Only the lines from the one with "(230, 544) = (256, 165): red" onward are wanted, through the last line of the entries, set down exactly.

(Supplied records)

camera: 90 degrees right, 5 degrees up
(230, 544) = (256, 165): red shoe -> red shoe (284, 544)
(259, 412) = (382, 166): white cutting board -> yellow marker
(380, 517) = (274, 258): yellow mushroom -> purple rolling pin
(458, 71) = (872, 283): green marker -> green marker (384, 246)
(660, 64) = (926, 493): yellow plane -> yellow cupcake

(End Supplied records)

▶ **Output for this task**:
(230, 544) = (256, 165): red shoe -> red shoe (284, 544)
(259, 412) = (382, 166): white cutting board -> yellow marker
(380, 517) = (274, 258): yellow mushroom -> purple rolling pin
(458, 71) = (872, 283): green marker -> green marker (384, 246)
(660, 64) = (926, 493): yellow plane -> yellow cupcake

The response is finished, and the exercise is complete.